* _Assignment_:
The reply should reproduce every line of the data below word for word, minus any images.

* _Scene comparison data_:
::::

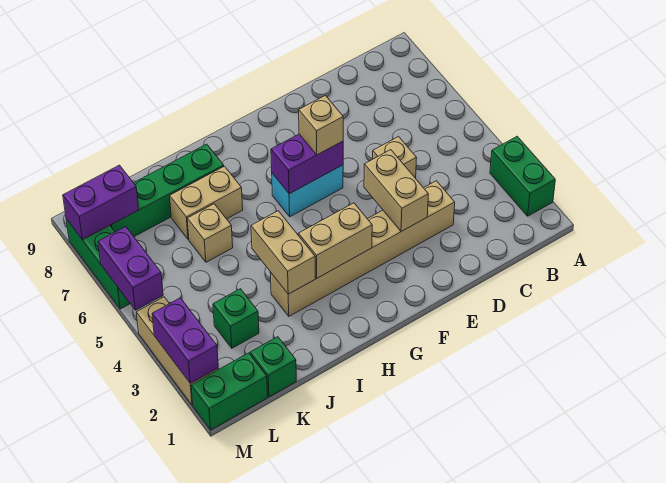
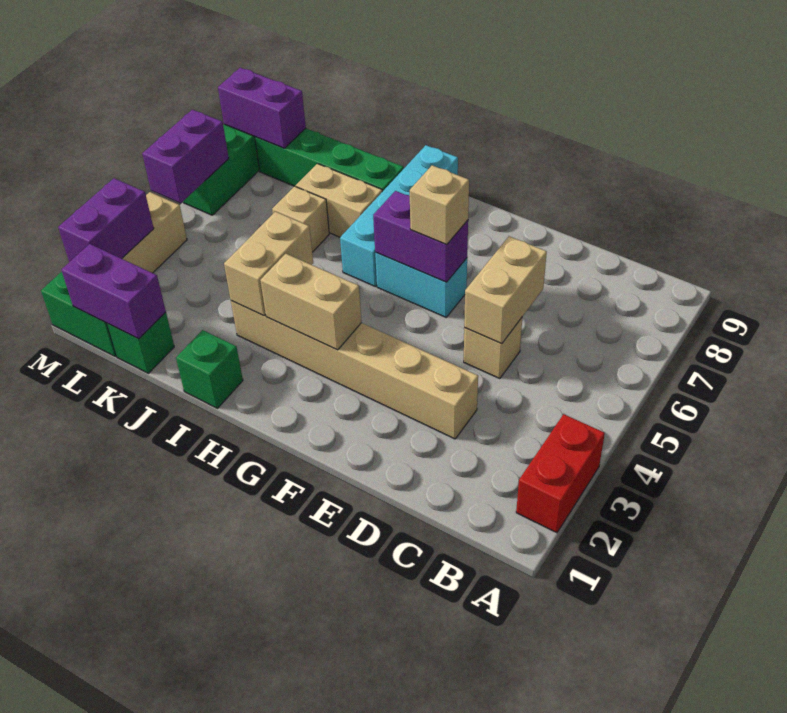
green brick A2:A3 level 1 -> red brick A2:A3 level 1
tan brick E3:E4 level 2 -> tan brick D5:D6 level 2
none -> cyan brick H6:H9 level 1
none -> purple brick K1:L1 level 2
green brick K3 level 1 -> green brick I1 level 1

::::

* _Answer section_:
green brick A2:A3 level 1 -> red brick A2:A3 level 1
tan brick E3:E4 level 2 -> tan brick D5:D6 level 2
none -> cyan brick H6:H9 level 1
none -> purple brick K1:L1 level 2
green brick K3 level 1 -> green brick I1 level 1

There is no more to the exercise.